Items listed in a dataset:

- Opening Delimiter -

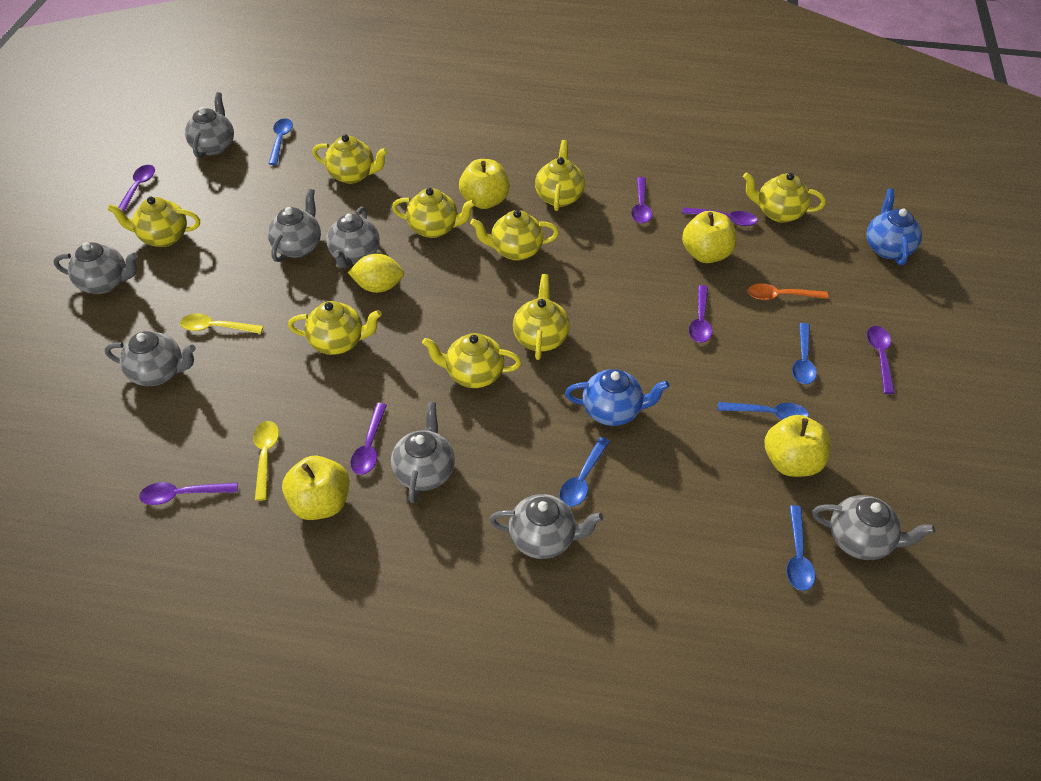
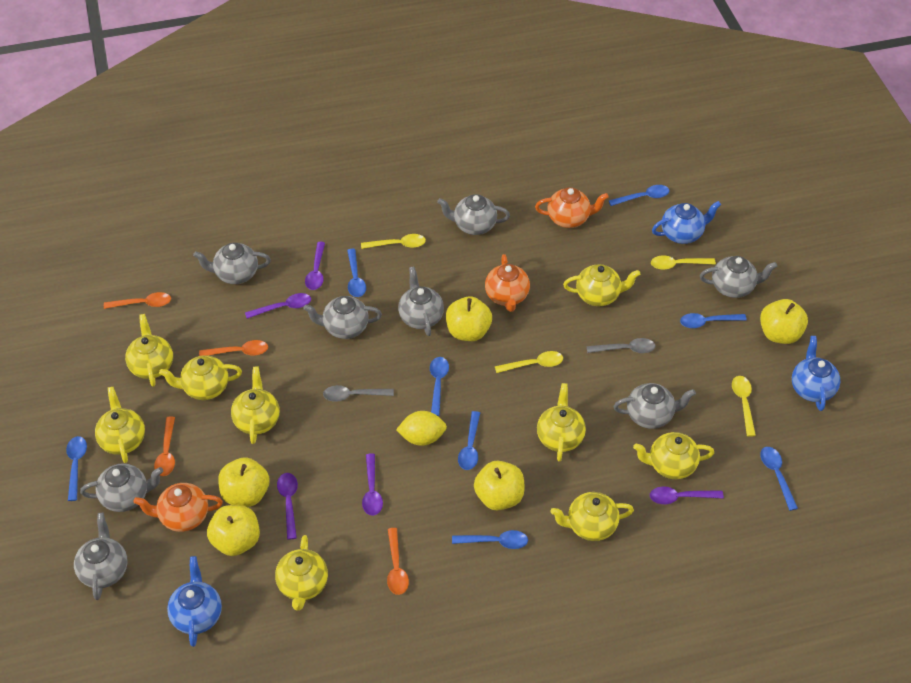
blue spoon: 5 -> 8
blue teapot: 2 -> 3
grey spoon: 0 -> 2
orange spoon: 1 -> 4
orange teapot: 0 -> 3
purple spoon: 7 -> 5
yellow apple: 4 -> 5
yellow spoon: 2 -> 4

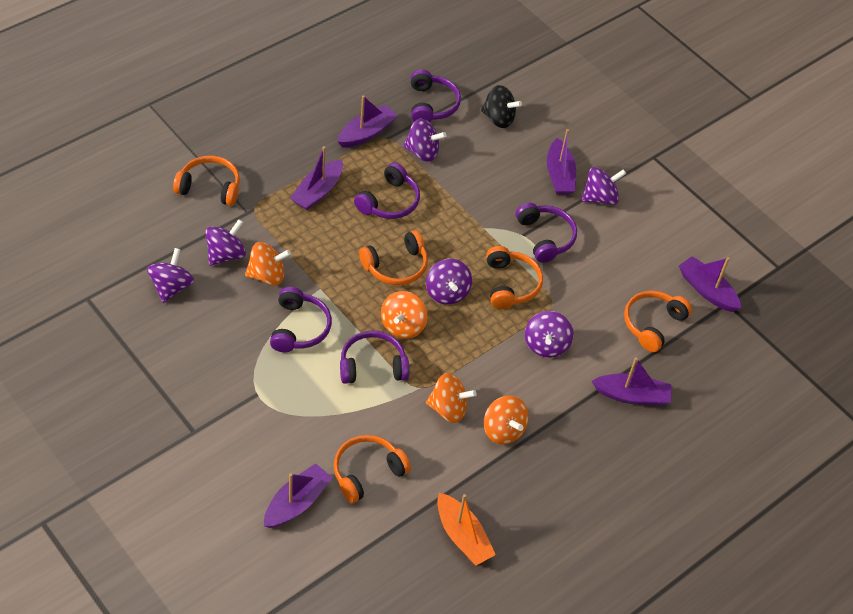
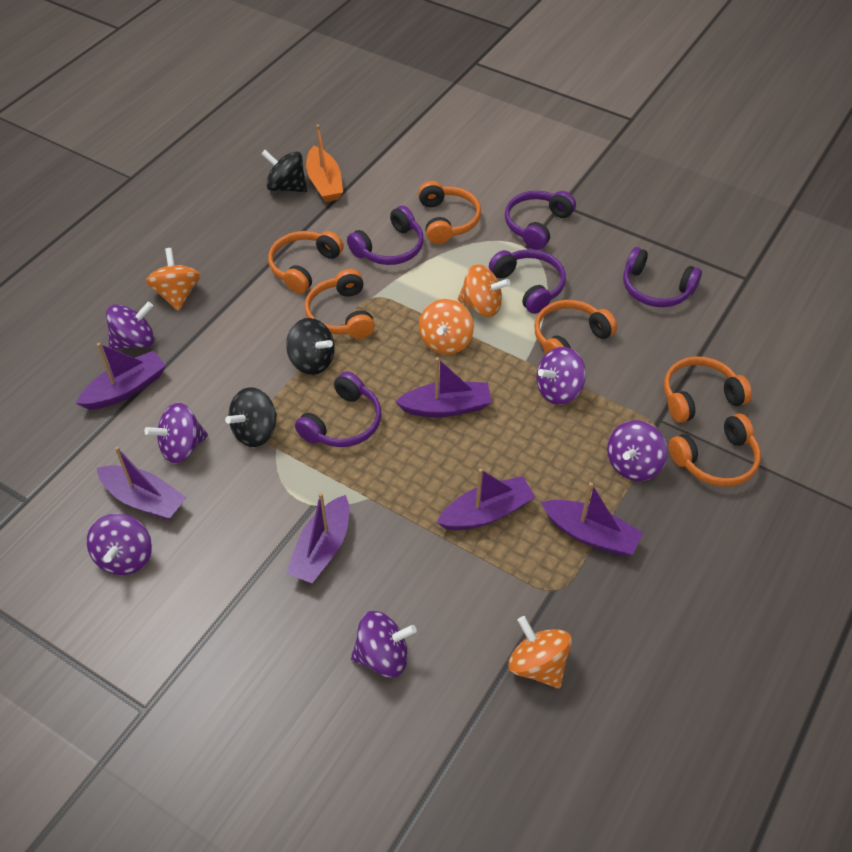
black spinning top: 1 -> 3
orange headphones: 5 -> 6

- Closing Delimiter -

Which lines in the data above hold the string "spoon"? Return each of them.

• _Finished task_
blue spoon: 5 -> 8
grey spoon: 0 -> 2
orange spoon: 1 -> 4
purple spoon: 7 -> 5
yellow spoon: 2 -> 4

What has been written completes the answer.